(Written task) Copy every line of the listing that holds the string "regions".

--- START OF Listed records ---

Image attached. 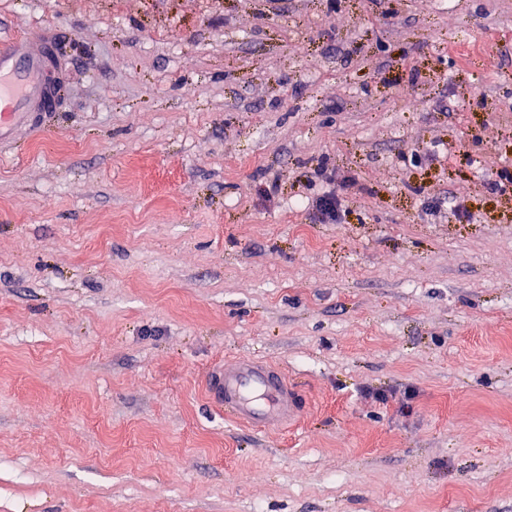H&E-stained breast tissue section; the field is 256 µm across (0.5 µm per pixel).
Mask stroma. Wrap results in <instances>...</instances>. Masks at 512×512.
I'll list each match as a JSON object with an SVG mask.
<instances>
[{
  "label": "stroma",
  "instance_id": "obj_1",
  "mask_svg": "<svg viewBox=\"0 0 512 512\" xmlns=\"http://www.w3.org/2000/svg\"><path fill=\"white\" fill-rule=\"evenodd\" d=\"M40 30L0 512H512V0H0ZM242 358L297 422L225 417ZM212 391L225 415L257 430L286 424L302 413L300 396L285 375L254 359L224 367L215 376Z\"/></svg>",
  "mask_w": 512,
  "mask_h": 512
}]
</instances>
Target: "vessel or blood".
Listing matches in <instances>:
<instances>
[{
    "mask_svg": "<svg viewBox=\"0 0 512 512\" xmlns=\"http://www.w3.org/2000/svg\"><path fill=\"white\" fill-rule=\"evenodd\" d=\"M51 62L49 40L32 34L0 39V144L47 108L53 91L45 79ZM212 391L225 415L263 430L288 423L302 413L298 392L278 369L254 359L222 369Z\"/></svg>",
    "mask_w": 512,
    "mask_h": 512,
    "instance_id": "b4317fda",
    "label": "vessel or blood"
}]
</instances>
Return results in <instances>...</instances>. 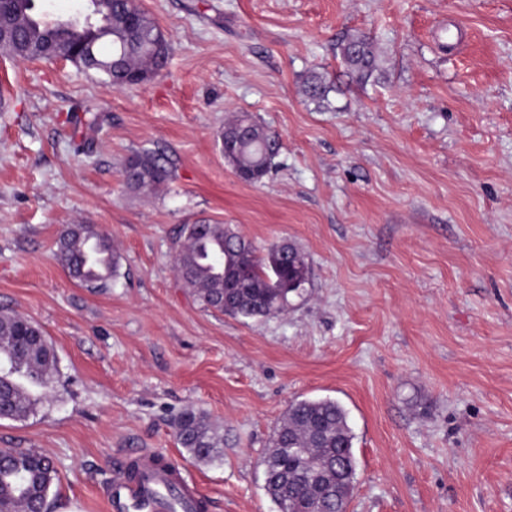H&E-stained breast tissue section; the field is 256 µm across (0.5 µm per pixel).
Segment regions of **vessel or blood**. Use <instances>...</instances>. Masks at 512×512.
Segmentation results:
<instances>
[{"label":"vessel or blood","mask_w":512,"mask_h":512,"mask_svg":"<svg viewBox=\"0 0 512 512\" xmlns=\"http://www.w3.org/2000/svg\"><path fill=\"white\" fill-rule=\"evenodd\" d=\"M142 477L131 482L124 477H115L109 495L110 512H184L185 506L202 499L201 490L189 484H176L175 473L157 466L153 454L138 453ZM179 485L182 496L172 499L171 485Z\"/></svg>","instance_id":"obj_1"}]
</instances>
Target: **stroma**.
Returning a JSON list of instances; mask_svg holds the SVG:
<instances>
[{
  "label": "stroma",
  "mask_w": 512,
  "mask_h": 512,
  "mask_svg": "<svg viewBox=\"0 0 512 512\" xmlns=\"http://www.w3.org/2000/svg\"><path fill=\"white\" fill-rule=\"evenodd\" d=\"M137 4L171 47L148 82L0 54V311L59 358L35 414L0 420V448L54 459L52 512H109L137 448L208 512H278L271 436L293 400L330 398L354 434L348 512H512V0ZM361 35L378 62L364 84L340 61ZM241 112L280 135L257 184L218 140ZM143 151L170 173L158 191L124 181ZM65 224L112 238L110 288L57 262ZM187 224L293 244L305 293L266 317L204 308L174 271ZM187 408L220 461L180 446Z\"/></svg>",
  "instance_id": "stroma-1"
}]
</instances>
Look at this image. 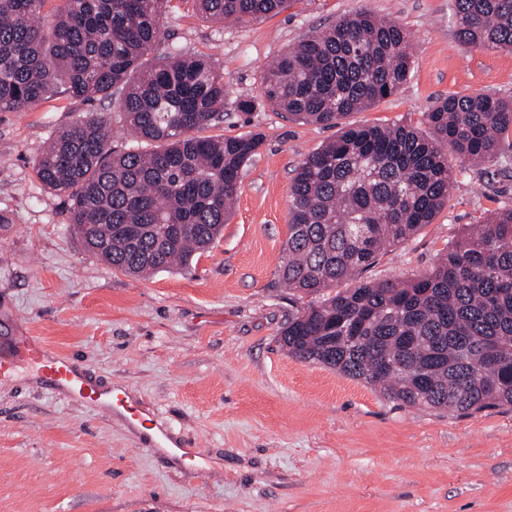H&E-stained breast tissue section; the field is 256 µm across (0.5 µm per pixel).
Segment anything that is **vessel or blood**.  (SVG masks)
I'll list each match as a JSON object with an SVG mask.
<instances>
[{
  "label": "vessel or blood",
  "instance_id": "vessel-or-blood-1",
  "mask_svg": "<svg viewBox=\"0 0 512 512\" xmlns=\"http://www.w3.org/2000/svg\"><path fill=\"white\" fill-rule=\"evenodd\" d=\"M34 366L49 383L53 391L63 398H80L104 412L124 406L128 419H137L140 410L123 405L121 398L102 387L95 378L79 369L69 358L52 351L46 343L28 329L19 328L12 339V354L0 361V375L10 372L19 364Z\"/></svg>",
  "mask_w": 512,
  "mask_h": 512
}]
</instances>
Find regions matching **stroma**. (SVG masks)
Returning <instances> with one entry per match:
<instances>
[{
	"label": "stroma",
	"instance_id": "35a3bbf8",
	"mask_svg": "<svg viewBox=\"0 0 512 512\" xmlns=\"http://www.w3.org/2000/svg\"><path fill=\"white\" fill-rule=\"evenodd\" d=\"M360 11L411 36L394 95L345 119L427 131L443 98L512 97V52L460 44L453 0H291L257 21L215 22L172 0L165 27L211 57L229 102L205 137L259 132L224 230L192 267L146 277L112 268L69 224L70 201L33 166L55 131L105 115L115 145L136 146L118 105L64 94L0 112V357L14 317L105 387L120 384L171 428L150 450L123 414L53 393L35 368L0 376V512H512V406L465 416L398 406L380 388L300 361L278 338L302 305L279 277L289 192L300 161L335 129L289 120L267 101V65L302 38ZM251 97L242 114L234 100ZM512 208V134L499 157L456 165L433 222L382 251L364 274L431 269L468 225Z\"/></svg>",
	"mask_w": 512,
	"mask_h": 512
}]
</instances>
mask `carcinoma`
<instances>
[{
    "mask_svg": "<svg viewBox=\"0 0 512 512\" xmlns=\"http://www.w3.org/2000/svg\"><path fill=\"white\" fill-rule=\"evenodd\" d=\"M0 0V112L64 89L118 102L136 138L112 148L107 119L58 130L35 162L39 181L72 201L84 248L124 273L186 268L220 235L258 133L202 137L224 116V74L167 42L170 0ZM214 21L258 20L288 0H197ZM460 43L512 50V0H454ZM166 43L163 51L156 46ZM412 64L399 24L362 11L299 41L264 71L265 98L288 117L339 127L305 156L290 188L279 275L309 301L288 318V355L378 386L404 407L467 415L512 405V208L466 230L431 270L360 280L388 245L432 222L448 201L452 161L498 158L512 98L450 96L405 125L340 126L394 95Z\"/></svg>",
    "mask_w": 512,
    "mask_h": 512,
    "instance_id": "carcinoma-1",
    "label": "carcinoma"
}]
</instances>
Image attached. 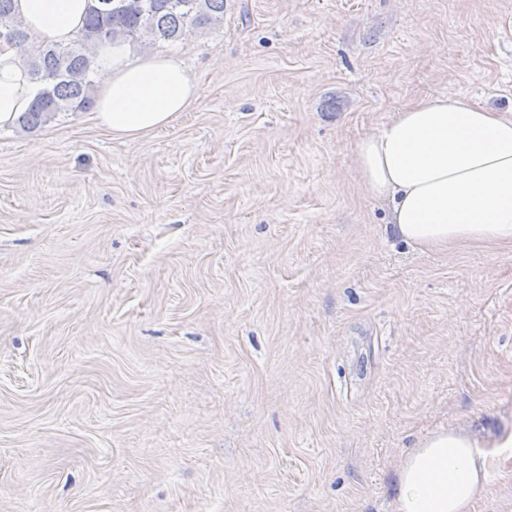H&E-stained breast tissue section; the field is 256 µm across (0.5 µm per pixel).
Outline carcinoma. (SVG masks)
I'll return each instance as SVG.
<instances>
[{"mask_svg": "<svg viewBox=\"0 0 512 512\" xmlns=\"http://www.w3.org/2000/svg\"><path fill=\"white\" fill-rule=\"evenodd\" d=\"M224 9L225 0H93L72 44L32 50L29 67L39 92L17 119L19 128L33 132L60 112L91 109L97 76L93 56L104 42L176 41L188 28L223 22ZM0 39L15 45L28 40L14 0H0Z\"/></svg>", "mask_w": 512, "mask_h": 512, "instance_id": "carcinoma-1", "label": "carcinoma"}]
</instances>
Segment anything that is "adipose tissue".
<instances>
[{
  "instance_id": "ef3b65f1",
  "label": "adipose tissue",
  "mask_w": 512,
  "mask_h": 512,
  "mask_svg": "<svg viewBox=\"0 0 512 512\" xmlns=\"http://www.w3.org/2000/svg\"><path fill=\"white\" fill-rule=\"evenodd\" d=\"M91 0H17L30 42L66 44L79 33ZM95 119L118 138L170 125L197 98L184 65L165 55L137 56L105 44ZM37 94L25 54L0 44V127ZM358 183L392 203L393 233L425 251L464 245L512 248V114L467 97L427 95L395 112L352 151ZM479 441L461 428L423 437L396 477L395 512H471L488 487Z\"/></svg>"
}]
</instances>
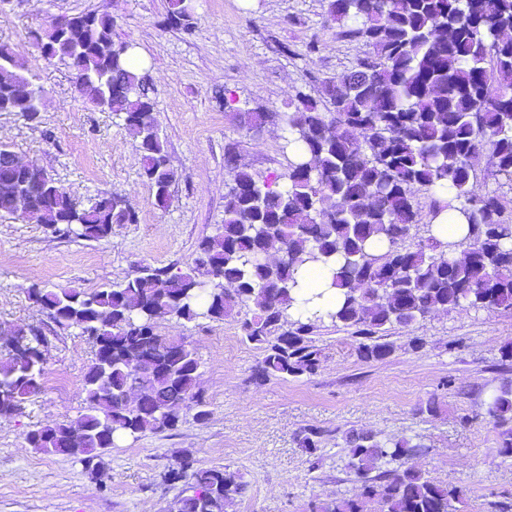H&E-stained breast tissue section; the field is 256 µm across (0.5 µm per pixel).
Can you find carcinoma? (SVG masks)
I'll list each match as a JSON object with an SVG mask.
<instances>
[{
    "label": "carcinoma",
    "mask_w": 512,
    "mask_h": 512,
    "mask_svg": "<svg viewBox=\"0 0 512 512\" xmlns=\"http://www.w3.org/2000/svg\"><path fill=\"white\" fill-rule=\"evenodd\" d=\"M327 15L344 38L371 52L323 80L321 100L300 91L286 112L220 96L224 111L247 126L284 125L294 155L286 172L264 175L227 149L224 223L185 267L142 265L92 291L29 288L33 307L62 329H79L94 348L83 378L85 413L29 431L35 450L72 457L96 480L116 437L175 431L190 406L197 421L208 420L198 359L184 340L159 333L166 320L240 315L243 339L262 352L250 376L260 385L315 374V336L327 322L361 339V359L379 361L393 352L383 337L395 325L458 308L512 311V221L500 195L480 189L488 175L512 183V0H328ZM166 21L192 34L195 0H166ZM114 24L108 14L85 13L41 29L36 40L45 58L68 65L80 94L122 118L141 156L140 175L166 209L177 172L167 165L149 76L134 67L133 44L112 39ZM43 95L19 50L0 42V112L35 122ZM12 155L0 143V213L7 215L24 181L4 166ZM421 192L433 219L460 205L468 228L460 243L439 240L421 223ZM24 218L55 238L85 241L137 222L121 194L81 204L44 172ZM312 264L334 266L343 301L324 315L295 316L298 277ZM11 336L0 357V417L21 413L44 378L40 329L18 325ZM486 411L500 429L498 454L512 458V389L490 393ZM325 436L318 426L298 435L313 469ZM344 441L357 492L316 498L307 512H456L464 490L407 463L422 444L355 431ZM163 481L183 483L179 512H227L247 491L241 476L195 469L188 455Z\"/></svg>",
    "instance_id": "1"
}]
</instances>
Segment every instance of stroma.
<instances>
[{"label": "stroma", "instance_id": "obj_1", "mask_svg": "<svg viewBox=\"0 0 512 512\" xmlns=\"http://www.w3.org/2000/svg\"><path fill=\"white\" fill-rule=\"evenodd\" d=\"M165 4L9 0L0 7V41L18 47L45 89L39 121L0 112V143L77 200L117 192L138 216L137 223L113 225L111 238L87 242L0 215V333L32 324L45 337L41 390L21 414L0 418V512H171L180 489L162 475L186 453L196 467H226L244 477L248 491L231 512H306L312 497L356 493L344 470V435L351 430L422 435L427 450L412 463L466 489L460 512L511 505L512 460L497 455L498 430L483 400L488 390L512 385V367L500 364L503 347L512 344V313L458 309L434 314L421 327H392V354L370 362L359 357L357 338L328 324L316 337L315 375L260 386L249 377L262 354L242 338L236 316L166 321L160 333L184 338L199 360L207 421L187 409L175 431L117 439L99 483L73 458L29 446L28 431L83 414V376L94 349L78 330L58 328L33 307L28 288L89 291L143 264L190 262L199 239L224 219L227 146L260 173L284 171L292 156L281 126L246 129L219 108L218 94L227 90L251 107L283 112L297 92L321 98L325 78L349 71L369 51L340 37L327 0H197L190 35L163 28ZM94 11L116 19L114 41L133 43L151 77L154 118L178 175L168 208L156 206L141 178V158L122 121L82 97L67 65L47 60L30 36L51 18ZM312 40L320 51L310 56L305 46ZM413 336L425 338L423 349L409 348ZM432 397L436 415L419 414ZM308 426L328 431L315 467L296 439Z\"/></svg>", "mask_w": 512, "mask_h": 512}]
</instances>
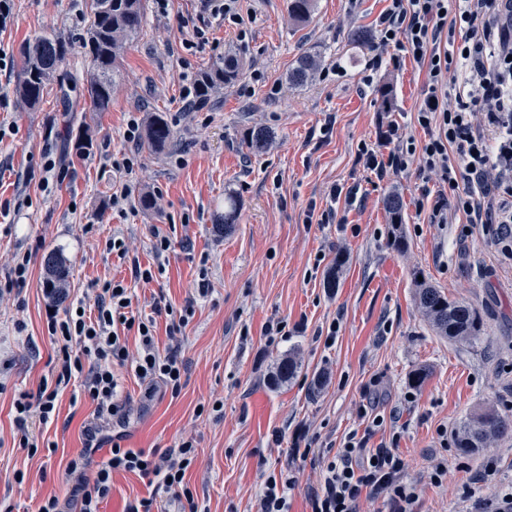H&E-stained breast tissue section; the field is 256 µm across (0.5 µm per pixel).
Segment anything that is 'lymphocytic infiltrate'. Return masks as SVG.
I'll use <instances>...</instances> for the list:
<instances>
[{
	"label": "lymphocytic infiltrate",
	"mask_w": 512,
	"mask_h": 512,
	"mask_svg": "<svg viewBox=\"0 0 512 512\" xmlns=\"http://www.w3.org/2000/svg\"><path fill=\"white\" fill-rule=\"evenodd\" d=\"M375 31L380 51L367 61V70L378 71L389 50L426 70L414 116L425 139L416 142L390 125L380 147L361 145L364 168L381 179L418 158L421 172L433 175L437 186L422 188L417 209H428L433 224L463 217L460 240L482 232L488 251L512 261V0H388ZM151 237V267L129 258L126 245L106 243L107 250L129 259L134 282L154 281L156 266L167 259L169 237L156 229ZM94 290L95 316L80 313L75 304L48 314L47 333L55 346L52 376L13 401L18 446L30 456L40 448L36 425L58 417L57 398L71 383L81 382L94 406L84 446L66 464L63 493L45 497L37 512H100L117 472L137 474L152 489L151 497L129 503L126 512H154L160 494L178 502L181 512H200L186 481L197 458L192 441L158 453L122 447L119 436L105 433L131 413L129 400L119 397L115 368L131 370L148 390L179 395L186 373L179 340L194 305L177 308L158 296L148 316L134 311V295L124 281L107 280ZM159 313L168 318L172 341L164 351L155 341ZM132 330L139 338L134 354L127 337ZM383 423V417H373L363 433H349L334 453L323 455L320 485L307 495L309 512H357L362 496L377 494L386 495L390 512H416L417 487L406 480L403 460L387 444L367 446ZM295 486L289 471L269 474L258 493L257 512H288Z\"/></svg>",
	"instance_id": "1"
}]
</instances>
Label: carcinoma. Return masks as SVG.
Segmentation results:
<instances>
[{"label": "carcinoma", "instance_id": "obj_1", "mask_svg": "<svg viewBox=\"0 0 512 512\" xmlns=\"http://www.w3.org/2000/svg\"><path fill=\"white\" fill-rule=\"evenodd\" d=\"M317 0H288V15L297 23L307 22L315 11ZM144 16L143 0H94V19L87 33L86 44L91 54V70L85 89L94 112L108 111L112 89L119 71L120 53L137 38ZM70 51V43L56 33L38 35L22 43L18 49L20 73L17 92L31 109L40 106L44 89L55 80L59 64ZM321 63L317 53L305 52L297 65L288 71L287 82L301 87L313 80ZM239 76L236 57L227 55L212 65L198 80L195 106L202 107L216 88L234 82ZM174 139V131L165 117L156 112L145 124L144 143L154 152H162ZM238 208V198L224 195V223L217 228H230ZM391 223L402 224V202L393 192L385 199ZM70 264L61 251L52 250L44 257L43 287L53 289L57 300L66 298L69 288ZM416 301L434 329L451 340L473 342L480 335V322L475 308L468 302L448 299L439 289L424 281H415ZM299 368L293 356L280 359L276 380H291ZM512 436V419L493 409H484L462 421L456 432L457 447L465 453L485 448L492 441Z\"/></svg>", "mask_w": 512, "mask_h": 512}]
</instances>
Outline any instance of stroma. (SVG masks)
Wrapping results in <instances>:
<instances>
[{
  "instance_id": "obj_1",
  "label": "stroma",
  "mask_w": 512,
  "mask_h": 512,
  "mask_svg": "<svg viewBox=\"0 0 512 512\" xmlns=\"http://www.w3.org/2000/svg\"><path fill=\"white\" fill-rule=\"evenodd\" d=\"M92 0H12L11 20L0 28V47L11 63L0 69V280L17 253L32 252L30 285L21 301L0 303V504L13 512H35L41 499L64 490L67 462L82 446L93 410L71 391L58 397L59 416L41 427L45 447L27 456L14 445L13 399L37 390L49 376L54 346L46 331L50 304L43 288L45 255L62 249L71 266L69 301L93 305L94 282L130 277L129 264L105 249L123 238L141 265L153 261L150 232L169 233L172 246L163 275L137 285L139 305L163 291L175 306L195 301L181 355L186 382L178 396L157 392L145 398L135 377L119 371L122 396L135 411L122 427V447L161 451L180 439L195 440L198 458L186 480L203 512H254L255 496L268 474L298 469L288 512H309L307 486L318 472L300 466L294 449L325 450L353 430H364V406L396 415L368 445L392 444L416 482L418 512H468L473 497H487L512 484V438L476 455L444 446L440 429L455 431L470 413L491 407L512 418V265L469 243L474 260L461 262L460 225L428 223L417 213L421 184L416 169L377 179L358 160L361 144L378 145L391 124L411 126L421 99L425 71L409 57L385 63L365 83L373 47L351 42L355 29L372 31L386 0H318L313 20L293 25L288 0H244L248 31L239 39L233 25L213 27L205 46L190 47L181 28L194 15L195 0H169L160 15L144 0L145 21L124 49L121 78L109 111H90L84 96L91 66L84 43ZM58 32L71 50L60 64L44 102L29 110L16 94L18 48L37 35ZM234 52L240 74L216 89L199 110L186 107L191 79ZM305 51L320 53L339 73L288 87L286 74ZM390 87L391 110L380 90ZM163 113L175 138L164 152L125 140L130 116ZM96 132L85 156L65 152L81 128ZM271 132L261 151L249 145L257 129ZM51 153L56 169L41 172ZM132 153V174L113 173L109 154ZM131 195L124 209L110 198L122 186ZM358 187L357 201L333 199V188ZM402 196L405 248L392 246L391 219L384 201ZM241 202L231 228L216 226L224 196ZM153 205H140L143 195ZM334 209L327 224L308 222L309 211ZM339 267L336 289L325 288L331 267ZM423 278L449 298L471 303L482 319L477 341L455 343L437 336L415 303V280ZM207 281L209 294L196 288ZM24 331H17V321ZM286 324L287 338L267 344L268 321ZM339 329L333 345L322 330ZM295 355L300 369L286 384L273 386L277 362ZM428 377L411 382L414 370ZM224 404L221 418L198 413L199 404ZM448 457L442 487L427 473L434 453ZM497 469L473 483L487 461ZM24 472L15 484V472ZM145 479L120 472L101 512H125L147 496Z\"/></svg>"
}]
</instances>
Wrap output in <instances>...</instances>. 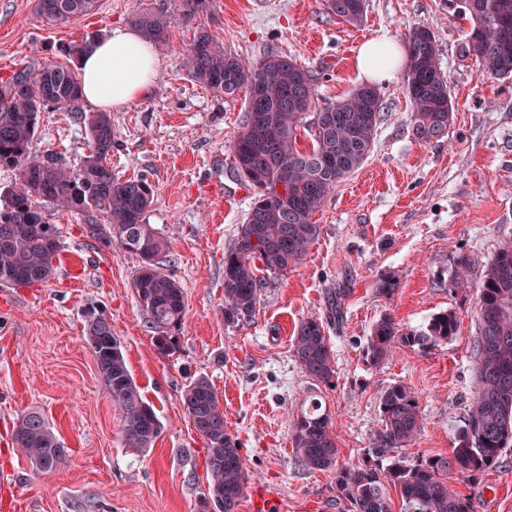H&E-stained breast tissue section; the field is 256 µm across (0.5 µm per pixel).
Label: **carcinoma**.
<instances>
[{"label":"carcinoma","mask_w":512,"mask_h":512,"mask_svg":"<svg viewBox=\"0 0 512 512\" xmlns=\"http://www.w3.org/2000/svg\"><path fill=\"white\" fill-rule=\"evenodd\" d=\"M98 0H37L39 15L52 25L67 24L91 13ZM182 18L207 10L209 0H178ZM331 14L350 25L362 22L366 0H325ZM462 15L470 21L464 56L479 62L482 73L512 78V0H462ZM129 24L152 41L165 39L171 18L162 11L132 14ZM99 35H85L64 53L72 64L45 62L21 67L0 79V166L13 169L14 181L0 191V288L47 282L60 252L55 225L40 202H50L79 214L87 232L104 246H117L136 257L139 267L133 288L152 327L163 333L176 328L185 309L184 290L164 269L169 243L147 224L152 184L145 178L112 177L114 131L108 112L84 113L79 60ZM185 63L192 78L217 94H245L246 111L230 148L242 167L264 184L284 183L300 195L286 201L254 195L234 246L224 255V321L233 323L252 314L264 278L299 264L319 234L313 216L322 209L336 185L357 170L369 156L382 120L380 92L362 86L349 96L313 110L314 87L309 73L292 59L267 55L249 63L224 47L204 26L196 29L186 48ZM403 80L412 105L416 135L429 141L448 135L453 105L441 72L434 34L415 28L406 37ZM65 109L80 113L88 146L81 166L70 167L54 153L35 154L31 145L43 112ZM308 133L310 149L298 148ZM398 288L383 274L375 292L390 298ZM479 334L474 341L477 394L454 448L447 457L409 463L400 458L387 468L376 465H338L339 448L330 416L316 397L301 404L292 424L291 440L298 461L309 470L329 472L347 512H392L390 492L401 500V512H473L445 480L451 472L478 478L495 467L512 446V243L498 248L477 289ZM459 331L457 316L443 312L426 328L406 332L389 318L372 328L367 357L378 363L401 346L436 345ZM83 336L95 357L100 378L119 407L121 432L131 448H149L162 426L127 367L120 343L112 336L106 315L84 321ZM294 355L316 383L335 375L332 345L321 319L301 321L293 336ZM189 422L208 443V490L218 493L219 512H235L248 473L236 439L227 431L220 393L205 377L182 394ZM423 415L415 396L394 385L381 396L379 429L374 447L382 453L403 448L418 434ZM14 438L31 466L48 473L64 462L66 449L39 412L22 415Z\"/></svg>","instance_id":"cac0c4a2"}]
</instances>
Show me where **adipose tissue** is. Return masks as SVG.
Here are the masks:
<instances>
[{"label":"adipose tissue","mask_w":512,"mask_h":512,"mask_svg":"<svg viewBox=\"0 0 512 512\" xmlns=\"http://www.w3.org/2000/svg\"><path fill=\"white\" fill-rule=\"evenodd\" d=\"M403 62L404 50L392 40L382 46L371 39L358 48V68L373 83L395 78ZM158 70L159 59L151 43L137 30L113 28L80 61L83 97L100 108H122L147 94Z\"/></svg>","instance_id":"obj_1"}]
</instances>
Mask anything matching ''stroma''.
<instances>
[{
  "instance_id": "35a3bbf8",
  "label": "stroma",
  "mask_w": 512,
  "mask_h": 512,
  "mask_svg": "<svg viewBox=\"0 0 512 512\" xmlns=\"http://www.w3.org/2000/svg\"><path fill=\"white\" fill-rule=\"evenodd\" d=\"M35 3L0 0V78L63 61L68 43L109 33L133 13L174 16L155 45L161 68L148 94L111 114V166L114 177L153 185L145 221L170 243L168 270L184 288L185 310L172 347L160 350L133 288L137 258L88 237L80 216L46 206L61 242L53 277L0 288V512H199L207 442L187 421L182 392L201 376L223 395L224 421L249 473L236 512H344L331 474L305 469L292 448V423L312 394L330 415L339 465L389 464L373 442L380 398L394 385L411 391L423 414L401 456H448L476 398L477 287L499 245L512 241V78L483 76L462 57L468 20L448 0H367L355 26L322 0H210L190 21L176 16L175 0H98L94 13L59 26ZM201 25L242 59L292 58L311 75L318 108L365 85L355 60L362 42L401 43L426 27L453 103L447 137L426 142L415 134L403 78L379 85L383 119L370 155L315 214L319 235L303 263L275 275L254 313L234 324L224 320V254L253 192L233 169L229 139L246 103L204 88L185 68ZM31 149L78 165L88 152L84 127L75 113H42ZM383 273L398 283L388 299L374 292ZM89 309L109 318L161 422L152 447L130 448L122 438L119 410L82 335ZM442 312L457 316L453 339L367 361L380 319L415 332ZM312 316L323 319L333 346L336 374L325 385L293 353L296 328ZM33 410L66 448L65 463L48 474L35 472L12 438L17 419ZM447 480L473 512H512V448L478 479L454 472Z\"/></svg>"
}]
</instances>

--- END OF Listed records ---

(Solved exercise)
Segment regions of **vessel or blood**. Use <instances>...</instances>. Masks at 512×512.
Find regions matching **stroma**. (SVG masks)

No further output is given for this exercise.